◆ Data supplied ◆
== == ==
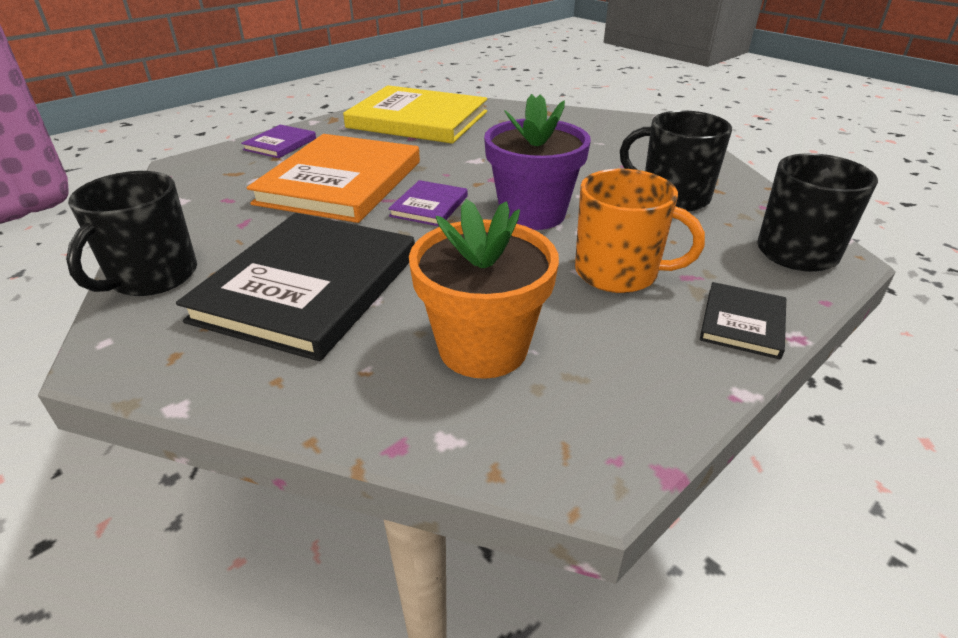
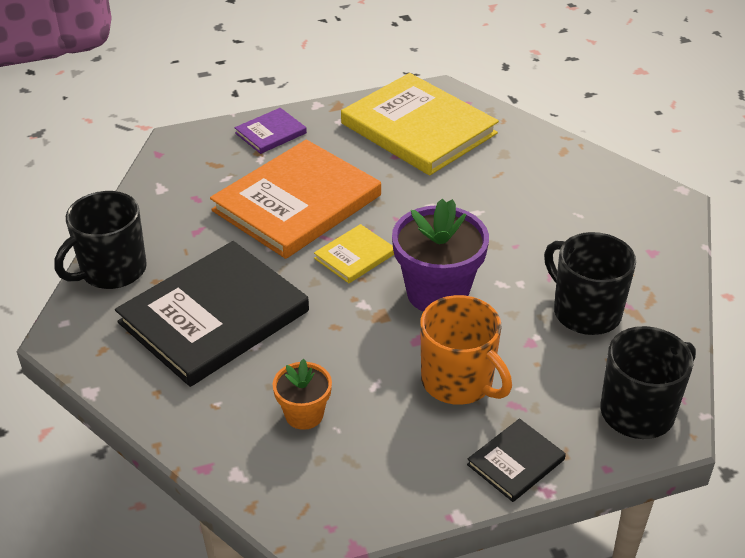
camera: 25 degrees right, 5 degrees up
(429, 206) = (355, 256): purple book -> yellow book
(483, 348) = (304, 414): orange flower pot -> orange flower pot, size x0.56

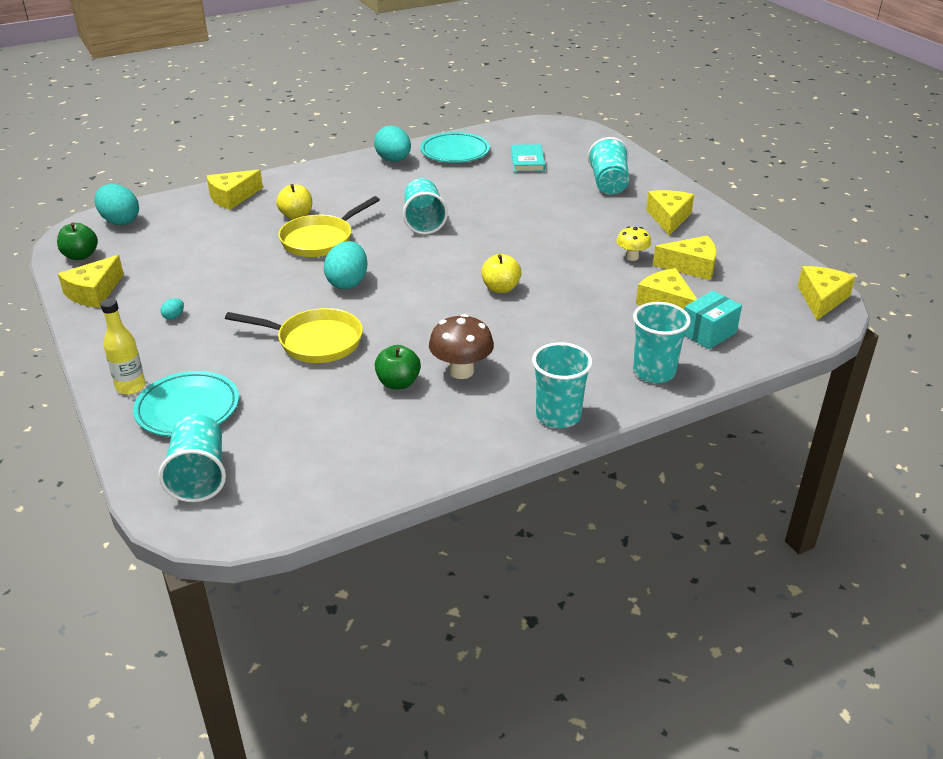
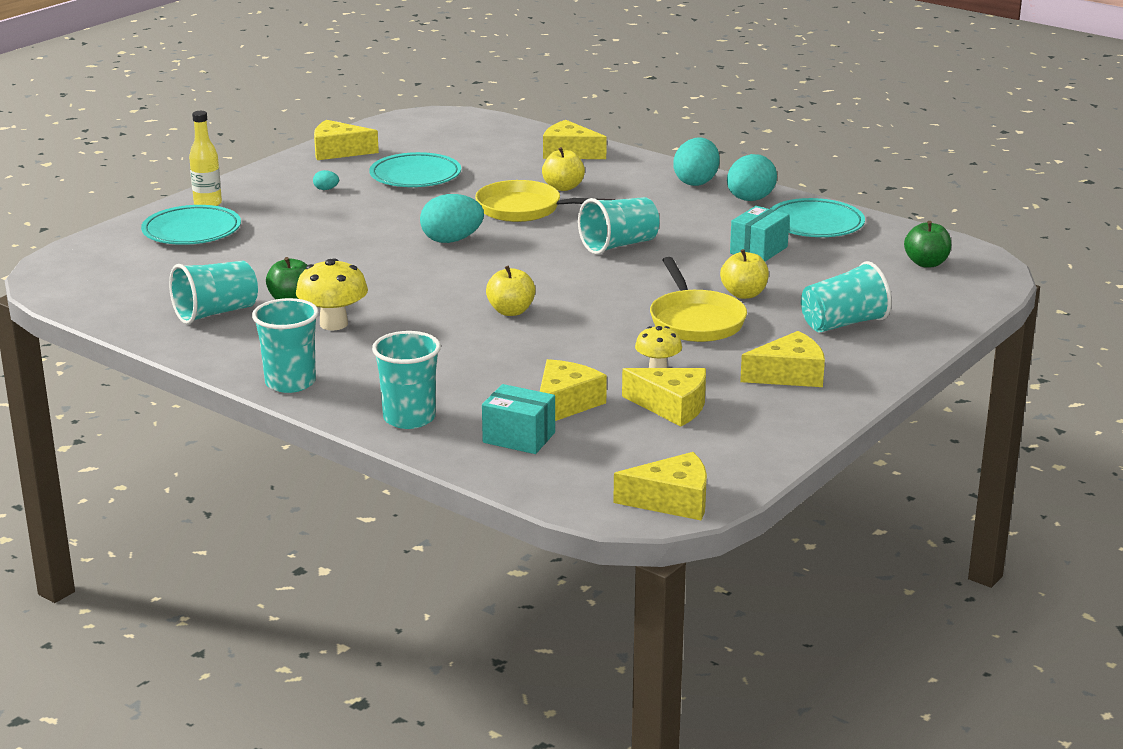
camera: 65 degrees right, 10 degrees down
(80, 256) = (394, 129): green apple -> green apple (926, 263)
(120, 221) = (471, 125): turquoise egg -> turquoise egg (696, 182)
(198, 269) = (415, 176): none -> turquoise plate
(199, 476) = (106, 259): turquoise cup -> turquoise cup (215, 313)
(315, 341) = (332, 252): yellow pan -> yellow pan (695, 321)
(461, 371) = (333, 324): brown mushroom -> yellow mushroom
(477, 179) = (758, 250): none -> turquoise box
(527, 161) = (844, 267): turquoise book -> none
(541, 201) = (744, 294): none -> yellow apple
(691, 266) = (672, 406): yellow cheese -> yellow cheese turned 45 degrees counterclockwise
== == ==
◆ Action item ◆
Transcribe all of the lines above exactly as given. The pictures stay out.

◆ Written solution ◆
camera: 25 degrees right, 5 degrees up
(429, 206) = (355, 256): purple book -> yellow book
(483, 348) = (304, 414): orange flower pot -> orange flower pot, size x0.56

camera: 65 degrees right, 10 degrees down
(80, 256) = (394, 129): green apple -> green apple (926, 263)
(120, 221) = (471, 125): turquoise egg -> turquoise egg (696, 182)
(198, 269) = (415, 176): none -> turquoise plate
(199, 476) = (106, 259): turquoise cup -> turquoise cup (215, 313)
(315, 341) = (332, 252): yellow pan -> yellow pan (695, 321)
(461, 371) = (333, 324): brown mushroom -> yellow mushroom
(477, 179) = (758, 250): none -> turquoise box
(527, 161) = (844, 267): turquoise book -> none
(541, 201) = (744, 294): none -> yellow apple
(691, 266) = (672, 406): yellow cheese -> yellow cheese turned 45 degrees counterclockwise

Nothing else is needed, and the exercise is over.